╭─ Exercise inputs
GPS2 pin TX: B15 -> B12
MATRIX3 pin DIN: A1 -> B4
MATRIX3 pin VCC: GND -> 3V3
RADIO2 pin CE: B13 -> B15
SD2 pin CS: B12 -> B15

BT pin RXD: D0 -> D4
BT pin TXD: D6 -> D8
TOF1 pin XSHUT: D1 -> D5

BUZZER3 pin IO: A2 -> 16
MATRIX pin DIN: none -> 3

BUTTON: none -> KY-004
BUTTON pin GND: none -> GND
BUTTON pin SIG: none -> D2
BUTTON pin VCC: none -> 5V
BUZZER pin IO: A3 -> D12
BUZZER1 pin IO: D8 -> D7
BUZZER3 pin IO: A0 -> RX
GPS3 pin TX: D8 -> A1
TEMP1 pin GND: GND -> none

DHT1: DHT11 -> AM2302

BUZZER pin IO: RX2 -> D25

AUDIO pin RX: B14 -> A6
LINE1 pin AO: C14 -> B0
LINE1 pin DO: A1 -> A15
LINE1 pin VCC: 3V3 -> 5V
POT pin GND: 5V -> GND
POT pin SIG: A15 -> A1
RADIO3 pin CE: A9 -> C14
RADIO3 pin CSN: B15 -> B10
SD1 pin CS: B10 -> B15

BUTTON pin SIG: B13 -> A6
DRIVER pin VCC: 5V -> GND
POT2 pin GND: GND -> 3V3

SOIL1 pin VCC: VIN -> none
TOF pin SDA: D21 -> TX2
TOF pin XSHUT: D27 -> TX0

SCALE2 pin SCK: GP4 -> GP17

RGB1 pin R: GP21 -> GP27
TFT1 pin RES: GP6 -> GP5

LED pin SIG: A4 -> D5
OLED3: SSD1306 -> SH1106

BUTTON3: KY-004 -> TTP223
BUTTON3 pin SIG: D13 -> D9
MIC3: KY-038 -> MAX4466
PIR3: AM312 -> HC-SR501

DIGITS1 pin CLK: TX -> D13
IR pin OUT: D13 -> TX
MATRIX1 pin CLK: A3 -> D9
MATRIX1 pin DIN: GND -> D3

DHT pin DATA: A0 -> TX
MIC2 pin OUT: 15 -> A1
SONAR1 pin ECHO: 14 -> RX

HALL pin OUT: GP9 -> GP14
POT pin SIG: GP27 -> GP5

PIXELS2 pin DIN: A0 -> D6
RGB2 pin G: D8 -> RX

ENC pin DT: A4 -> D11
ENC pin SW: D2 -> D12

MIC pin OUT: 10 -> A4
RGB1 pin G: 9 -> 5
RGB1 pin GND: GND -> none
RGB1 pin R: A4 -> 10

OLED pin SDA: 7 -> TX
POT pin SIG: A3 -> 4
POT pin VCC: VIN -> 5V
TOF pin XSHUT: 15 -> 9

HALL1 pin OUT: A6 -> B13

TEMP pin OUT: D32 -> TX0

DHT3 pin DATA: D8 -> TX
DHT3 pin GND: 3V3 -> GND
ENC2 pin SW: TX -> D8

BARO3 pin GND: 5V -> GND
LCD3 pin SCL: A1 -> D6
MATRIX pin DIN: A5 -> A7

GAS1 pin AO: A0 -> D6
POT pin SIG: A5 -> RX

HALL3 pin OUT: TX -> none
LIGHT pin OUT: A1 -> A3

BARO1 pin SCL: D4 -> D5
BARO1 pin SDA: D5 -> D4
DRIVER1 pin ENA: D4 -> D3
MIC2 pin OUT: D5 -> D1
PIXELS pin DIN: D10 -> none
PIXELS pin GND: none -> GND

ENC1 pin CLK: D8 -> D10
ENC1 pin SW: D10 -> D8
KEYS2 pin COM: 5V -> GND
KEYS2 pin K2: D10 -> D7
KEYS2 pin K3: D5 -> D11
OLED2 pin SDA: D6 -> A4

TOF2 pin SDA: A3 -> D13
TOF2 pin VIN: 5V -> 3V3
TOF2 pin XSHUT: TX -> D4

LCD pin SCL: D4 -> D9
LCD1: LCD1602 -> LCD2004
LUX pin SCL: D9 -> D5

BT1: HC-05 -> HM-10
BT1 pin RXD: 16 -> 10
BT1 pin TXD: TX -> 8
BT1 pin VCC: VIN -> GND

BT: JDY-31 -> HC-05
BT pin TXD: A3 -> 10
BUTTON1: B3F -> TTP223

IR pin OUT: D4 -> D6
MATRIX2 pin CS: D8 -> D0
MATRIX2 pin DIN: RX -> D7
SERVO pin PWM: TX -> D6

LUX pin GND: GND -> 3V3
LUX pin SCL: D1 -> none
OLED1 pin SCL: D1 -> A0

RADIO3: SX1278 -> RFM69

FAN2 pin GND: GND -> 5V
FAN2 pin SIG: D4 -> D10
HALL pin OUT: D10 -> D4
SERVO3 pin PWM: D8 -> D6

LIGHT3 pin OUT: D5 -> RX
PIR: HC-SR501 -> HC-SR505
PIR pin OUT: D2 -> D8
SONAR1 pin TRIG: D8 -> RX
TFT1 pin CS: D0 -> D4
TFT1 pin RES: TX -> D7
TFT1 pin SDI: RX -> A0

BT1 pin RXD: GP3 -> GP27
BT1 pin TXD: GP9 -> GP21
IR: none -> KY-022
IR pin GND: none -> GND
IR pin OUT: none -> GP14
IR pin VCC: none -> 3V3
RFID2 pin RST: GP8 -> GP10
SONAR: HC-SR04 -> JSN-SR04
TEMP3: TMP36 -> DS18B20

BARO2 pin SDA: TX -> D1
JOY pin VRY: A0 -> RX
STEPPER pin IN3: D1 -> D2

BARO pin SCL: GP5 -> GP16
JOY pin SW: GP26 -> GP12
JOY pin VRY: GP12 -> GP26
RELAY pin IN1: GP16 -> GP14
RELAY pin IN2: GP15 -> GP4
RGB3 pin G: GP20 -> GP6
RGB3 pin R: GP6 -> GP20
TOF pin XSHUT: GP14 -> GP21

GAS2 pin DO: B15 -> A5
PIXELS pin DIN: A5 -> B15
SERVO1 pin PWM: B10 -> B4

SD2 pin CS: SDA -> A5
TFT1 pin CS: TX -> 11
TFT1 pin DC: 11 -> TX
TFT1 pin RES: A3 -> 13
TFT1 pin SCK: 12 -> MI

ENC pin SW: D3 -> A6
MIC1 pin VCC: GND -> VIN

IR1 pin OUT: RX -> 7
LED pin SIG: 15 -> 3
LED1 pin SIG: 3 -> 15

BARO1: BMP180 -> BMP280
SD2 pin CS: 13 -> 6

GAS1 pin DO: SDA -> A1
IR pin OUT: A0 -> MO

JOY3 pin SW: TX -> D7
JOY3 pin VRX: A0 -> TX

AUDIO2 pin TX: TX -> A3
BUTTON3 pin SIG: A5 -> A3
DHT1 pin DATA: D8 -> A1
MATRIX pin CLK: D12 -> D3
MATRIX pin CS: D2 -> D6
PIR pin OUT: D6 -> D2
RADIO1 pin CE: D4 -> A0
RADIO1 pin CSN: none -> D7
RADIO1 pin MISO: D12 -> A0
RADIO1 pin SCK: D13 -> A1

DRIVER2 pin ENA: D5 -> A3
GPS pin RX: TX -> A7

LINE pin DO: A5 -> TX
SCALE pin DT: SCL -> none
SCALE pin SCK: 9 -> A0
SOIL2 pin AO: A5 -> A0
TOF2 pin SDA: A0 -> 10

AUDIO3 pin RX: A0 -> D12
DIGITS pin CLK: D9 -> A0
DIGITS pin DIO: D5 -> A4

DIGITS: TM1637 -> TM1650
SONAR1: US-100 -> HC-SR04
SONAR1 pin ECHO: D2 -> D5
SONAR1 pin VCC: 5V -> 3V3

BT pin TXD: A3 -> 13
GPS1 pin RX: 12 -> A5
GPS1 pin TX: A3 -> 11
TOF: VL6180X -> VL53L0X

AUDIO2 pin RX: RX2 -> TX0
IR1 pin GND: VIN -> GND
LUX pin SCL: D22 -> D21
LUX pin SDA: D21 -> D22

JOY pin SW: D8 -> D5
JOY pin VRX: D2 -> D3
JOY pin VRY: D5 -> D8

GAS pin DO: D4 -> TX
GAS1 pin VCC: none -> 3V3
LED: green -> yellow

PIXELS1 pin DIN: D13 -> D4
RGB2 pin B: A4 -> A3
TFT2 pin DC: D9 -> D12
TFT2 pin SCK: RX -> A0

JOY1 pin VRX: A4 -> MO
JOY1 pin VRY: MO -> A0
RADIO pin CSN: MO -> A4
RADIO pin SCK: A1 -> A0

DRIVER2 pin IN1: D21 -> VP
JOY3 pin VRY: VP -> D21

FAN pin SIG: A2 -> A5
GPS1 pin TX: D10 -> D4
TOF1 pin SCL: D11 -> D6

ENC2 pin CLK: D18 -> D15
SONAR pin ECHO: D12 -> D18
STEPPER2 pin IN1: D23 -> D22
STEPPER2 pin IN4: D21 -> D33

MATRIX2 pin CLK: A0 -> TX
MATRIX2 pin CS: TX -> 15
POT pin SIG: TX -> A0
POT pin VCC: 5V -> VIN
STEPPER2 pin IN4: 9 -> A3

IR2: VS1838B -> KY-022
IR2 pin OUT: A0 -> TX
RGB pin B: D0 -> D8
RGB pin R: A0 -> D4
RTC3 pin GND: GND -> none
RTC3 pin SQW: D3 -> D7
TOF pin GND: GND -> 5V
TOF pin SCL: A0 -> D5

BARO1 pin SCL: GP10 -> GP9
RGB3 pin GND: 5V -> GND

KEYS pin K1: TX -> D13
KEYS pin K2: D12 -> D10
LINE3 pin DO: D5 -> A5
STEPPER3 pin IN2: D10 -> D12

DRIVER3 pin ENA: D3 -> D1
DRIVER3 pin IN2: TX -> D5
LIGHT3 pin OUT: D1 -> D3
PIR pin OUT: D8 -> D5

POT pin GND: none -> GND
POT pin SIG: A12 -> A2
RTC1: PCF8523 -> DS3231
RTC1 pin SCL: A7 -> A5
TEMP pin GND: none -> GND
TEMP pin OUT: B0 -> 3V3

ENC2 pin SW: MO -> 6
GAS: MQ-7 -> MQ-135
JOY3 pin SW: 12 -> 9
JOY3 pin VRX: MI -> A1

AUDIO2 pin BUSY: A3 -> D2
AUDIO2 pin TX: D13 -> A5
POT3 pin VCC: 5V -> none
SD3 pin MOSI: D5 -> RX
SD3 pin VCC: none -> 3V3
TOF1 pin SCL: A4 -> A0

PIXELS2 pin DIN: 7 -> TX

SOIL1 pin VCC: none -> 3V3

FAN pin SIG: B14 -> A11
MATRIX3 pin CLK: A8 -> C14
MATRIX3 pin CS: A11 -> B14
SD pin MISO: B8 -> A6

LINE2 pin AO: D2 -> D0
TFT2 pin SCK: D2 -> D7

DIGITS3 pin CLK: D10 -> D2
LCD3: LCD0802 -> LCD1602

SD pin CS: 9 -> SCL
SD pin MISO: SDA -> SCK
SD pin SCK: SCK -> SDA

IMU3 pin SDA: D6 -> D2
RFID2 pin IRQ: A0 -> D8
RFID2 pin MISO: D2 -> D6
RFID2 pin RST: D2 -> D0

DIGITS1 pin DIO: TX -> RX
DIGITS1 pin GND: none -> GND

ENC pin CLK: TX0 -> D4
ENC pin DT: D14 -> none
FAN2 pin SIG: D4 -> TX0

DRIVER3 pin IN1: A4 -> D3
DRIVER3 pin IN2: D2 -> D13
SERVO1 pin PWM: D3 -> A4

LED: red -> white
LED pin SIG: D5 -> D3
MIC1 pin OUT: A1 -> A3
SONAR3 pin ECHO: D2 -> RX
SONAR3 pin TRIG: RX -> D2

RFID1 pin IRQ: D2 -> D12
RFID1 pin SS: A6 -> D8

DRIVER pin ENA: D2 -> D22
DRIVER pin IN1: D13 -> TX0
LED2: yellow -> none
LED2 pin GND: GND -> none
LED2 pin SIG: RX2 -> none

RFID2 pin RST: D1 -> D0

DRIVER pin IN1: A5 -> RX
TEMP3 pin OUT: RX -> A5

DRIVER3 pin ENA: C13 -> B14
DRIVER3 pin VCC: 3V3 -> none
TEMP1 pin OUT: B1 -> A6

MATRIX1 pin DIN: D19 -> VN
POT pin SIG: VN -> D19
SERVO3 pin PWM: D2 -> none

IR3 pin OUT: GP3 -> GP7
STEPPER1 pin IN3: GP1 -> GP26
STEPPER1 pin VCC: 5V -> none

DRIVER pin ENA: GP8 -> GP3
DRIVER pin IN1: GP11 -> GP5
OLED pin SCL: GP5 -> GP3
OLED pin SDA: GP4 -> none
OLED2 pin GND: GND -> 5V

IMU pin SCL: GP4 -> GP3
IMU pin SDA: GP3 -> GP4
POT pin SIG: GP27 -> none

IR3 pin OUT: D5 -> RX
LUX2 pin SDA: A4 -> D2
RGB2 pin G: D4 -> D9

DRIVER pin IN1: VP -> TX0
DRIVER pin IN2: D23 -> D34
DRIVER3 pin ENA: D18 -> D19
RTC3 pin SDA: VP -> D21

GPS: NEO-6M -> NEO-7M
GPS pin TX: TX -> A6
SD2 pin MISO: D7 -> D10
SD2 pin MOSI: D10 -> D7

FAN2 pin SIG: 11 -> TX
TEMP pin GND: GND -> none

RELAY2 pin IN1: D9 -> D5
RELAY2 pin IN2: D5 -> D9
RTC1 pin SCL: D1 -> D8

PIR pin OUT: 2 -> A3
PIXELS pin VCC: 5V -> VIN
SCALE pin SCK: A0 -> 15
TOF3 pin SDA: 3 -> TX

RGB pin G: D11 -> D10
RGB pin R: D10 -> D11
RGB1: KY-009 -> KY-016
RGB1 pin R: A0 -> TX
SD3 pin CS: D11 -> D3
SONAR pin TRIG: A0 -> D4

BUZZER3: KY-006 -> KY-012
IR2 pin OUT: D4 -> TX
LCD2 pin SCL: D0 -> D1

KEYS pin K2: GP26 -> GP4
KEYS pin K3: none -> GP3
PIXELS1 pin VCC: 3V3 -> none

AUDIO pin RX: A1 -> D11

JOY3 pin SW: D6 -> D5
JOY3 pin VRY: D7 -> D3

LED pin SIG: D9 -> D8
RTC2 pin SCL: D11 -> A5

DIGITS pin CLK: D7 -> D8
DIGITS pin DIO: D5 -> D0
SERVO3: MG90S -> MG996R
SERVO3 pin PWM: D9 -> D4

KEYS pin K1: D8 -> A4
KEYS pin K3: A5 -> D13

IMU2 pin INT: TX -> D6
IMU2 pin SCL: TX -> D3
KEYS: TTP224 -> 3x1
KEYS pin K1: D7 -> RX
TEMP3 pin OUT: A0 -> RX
╰─
→ **Aim of the task**: Look above for the line holding "SONAR1 pin VCC: 5V -> 3V3" and the line holding "BARO1 pin SCL: GP10 -> GP9". Retype both, and every line between them, word for word and nothing else.

→ **Solution to this problem**:
SONAR1 pin VCC: 5V -> 3V3

BT pin TXD: A3 -> 13
GPS1 pin RX: 12 -> A5
GPS1 pin TX: A3 -> 11
TOF: VL6180X -> VL53L0X

AUDIO2 pin RX: RX2 -> TX0
IR1 pin GND: VIN -> GND
LUX pin SCL: D22 -> D21
LUX pin SDA: D21 -> D22

JOY pin SW: D8 -> D5
JOY pin VRX: D2 -> D3
JOY pin VRY: D5 -> D8

GAS pin DO: D4 -> TX
GAS1 pin VCC: none -> 3V3
LED: green -> yellow

PIXELS1 pin DIN: D13 -> D4
RGB2 pin B: A4 -> A3
TFT2 pin DC: D9 -> D12
TFT2 pin SCK: RX -> A0

JOY1 pin VRX: A4 -> MO
JOY1 pin VRY: MO -> A0
RADIO pin CSN: MO -> A4
RADIO pin SCK: A1 -> A0

DRIVER2 pin IN1: D21 -> VP
JOY3 pin VRY: VP -> D21

FAN pin SIG: A2 -> A5
GPS1 pin TX: D10 -> D4
TOF1 pin SCL: D11 -> D6

ENC2 pin CLK: D18 -> D15
SONAR pin ECHO: D12 -> D18
STEPPER2 pin IN1: D23 -> D22
STEPPER2 pin IN4: D21 -> D33

MATRIX2 pin CLK: A0 -> TX
MATRIX2 pin CS: TX -> 15
POT pin SIG: TX -> A0
POT pin VCC: 5V -> VIN
STEPPER2 pin IN4: 9 -> A3

IR2: VS1838B -> KY-022
IR2 pin OUT: A0 -> TX
RGB pin B: D0 -> D8
RGB pin R: A0 -> D4
RTC3 pin GND: GND -> none
RTC3 pin SQW: D3 -> D7
TOF pin GND: GND -> 5V
TOF pin SCL: A0 -> D5

BARO1 pin SCL: GP10 -> GP9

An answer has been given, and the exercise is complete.